**WHAT THE EXERCISE ASKS**.
Exact reproduction required: the lines below from the line with "D2: LED (A VDD, K" to the line with "T2: NPN BC547", both ends included, and no others.

**Change listing data**.

*****

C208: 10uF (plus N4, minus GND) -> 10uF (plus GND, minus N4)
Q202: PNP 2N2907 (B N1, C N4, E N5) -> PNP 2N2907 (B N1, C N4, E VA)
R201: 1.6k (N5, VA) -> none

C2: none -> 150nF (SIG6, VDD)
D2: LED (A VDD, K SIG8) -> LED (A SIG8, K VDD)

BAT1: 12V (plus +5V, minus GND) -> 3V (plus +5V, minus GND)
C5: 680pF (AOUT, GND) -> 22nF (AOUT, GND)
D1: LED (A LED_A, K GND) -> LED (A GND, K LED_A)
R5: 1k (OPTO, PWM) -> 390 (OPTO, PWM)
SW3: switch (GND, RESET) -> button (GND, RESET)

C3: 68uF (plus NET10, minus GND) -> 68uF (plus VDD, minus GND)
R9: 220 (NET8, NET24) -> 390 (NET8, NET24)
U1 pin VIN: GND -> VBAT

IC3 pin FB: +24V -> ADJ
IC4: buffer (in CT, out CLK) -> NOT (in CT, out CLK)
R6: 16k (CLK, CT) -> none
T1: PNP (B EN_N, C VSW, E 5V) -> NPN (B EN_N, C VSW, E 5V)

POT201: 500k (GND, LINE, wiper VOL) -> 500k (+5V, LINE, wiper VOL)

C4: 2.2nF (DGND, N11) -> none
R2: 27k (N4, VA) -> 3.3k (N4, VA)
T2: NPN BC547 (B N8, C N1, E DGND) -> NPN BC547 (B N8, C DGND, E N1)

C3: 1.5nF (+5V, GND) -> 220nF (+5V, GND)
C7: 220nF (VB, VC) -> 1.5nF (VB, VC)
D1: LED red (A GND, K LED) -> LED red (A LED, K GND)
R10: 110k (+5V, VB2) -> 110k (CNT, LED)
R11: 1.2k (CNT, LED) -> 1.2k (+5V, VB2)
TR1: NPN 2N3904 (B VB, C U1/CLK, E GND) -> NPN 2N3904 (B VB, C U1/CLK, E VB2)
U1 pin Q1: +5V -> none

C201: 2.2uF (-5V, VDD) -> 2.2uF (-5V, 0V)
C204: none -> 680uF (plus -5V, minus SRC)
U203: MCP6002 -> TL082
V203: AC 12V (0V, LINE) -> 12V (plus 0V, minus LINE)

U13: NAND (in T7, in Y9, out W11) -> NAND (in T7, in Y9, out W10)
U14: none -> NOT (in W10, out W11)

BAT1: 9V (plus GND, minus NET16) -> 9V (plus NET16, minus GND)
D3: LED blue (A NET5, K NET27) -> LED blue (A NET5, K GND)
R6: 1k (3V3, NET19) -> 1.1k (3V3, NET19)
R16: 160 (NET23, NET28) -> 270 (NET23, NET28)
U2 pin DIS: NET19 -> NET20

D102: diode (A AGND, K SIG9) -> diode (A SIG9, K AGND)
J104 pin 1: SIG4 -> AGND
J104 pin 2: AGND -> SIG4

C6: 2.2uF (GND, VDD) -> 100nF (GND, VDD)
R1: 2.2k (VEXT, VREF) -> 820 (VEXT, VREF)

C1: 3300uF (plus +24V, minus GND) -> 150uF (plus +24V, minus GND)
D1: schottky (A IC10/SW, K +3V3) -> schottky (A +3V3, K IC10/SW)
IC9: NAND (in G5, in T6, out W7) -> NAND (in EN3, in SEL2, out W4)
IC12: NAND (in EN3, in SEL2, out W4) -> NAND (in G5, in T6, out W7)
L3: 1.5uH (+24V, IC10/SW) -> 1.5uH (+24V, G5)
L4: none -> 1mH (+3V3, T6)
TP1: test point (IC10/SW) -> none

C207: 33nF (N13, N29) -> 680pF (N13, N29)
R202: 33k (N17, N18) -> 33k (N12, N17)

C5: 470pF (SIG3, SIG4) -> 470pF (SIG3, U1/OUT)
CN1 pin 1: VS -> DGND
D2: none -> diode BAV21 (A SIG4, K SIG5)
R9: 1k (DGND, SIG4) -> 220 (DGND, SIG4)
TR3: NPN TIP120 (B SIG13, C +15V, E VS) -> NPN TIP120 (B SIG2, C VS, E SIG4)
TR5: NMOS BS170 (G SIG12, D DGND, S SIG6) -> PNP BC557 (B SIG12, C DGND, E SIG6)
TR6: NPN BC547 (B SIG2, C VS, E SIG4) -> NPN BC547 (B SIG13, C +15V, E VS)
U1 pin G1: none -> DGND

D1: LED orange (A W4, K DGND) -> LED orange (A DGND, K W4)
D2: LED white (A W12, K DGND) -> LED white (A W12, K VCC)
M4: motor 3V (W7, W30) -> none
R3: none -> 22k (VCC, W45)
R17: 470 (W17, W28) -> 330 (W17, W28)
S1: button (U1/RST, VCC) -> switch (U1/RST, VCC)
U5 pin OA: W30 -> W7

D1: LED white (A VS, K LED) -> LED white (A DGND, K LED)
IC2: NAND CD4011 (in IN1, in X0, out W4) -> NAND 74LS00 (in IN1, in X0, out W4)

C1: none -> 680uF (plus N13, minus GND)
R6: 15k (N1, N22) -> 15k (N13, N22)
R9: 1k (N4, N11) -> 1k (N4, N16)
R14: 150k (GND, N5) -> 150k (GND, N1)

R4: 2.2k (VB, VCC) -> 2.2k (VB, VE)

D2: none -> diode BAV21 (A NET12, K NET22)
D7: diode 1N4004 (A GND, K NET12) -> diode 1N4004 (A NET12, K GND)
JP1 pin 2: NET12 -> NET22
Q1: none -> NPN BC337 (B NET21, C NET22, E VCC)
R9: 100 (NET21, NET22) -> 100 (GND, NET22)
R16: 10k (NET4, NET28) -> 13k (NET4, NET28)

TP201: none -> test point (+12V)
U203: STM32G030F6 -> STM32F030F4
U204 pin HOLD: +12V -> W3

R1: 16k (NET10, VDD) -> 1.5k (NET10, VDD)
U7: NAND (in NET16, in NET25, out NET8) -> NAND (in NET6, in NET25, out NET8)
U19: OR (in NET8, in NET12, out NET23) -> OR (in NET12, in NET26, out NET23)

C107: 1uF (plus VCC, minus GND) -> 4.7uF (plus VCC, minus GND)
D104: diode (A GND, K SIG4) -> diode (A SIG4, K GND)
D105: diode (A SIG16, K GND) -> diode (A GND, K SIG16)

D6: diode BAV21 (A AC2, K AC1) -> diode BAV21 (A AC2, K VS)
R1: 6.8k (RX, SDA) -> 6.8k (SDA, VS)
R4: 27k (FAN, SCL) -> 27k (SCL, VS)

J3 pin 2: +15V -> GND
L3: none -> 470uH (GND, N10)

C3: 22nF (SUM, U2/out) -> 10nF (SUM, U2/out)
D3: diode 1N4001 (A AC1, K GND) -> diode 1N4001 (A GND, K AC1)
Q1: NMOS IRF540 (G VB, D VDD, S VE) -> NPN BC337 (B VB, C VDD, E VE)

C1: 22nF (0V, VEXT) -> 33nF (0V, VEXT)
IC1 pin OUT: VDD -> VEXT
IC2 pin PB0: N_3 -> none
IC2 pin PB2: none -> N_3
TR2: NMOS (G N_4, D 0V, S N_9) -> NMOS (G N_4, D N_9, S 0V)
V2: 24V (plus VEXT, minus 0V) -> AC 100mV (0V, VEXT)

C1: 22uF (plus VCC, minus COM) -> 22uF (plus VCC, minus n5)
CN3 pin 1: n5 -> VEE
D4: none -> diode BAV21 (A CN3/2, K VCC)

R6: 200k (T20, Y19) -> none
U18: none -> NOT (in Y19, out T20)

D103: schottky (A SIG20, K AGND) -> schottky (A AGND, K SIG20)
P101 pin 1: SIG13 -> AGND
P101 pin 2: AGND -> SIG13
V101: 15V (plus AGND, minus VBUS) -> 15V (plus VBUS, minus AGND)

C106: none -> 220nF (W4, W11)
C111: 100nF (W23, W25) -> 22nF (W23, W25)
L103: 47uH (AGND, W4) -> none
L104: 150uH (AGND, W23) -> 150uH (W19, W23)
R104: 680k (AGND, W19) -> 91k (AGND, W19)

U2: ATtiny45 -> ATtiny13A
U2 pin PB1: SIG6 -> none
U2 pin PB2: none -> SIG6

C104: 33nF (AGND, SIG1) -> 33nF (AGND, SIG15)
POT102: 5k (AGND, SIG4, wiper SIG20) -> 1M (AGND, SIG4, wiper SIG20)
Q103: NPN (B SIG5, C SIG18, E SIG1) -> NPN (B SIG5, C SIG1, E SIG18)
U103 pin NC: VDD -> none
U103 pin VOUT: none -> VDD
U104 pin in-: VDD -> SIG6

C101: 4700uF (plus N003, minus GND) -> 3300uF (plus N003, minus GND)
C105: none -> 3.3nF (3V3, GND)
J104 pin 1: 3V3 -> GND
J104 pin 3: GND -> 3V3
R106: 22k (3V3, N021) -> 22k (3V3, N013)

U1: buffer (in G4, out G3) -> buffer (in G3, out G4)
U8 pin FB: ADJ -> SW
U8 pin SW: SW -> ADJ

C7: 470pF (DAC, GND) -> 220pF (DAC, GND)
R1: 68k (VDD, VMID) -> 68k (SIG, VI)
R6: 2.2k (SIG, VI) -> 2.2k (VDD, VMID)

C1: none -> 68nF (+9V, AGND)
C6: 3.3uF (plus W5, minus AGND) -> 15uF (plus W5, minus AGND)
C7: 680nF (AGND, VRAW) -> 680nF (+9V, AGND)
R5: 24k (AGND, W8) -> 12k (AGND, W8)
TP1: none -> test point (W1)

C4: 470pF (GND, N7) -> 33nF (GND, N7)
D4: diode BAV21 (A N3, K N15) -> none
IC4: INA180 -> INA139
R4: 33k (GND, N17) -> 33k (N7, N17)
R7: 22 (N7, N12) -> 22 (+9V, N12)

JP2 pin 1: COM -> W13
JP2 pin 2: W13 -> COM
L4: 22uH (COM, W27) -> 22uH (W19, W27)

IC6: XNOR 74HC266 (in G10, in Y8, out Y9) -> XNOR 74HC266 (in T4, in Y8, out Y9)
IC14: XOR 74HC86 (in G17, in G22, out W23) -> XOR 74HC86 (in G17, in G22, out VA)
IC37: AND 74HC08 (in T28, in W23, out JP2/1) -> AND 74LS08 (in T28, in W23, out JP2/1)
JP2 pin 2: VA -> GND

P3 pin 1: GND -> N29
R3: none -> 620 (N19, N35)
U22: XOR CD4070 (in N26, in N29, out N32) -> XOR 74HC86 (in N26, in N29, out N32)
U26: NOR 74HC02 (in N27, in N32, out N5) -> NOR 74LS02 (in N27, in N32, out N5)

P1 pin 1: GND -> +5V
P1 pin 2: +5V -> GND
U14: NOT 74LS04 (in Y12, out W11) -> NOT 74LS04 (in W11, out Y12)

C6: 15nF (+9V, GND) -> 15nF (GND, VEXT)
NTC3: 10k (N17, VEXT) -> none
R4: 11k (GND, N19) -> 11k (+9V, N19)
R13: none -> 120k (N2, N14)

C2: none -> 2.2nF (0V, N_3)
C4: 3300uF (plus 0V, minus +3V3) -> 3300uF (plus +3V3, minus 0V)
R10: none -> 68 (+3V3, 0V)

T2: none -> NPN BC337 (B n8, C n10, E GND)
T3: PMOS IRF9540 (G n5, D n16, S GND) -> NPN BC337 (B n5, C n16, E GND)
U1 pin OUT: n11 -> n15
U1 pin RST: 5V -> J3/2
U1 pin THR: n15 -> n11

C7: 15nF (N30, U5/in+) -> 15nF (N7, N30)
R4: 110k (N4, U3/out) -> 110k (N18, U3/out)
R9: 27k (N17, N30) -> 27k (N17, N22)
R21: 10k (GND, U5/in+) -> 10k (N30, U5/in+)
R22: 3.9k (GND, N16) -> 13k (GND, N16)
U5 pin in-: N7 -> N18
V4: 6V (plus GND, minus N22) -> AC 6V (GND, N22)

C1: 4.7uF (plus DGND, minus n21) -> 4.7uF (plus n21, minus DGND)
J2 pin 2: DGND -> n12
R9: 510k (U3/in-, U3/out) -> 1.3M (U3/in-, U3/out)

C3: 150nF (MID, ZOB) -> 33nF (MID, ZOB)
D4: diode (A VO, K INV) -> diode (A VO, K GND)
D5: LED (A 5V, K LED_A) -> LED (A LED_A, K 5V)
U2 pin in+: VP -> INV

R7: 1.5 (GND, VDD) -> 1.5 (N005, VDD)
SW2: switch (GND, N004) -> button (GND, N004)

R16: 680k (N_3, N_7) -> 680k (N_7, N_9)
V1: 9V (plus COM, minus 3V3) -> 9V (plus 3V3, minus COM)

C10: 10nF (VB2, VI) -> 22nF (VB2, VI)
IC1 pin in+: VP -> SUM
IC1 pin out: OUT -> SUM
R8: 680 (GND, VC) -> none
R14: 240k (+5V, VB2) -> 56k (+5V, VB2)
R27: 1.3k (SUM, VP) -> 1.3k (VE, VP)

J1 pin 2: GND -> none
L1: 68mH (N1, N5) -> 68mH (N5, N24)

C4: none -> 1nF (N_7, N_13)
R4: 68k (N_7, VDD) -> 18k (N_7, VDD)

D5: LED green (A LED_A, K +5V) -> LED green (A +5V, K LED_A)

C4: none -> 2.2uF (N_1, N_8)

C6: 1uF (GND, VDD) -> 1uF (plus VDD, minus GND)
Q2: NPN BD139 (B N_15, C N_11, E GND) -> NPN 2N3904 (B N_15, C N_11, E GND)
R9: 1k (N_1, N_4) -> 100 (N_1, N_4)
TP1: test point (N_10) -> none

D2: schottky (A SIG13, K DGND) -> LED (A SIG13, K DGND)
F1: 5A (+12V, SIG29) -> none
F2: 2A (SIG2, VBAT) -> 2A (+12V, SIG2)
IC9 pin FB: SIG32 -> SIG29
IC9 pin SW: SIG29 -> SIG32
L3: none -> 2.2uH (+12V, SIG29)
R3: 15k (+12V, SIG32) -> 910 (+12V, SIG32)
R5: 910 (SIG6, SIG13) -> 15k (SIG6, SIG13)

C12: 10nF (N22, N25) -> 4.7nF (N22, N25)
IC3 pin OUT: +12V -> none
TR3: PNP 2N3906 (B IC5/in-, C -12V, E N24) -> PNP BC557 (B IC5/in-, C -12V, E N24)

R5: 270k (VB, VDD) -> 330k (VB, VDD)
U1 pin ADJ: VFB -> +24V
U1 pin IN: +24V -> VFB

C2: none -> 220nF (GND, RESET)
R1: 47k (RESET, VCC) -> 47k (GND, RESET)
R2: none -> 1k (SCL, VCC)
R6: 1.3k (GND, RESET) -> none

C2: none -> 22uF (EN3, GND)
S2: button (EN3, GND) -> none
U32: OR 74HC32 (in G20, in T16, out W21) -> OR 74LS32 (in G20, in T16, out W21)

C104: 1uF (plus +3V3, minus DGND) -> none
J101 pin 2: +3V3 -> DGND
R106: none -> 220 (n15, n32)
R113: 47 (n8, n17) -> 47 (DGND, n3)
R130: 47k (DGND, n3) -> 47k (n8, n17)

*****

**COMPLETED EXERCISE**.
D2: LED (A VDD, K SIG8) -> LED (A SIG8, K VDD)

BAT1: 12V (plus +5V, minus GND) -> 3V (plus +5V, minus GND)
C5: 680pF (AOUT, GND) -> 22nF (AOUT, GND)
D1: LED (A LED_A, K GND) -> LED (A GND, K LED_A)
R5: 1k (OPTO, PWM) -> 390 (OPTO, PWM)
SW3: switch (GND, RESET) -> button (GND, RESET)

C3: 68uF (plus NET10, minus GND) -> 68uF (plus VDD, minus GND)
R9: 220 (NET8, NET24) -> 390 (NET8, NET24)
U1 pin VIN: GND -> VBAT

IC3 pin FB: +24V -> ADJ
IC4: buffer (in CT, out CLK) -> NOT (in CT, out CLK)
R6: 16k (CLK, CT) -> none
T1: PNP (B EN_N, C VSW, E 5V) -> NPN (B EN_N, C VSW, E 5V)

POT201: 500k (GND, LINE, wiper VOL) -> 500k (+5V, LINE, wiper VOL)

C4: 2.2nF (DGND, N11) -> none
R2: 27k (N4, VA) -> 3.3k (N4, VA)
T2: NPN BC547 (B N8, C N1, E DGND) -> NPN BC547 (B N8, C DGND, E N1)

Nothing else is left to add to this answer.